→ TASK TO CARRY OUT:
Could you restate all of the entries, word for word?
---- GIVEN RECORDS
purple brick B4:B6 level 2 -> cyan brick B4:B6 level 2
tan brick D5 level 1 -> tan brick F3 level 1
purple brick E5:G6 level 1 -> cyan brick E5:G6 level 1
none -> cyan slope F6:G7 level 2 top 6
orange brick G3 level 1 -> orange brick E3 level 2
--------
→ YOUR SOLUTION:
purple brick B4:B6 level 2 -> cyan brick B4:B6 level 2
tan brick D5 level 1 -> tan brick F3 level 1
purple brick E5:G6 level 1 -> cyan brick E5:G6 level 1
none -> cyan slope F6:G7 level 2 top 6
orange brick G3 level 1 -> orange brick E3 level 2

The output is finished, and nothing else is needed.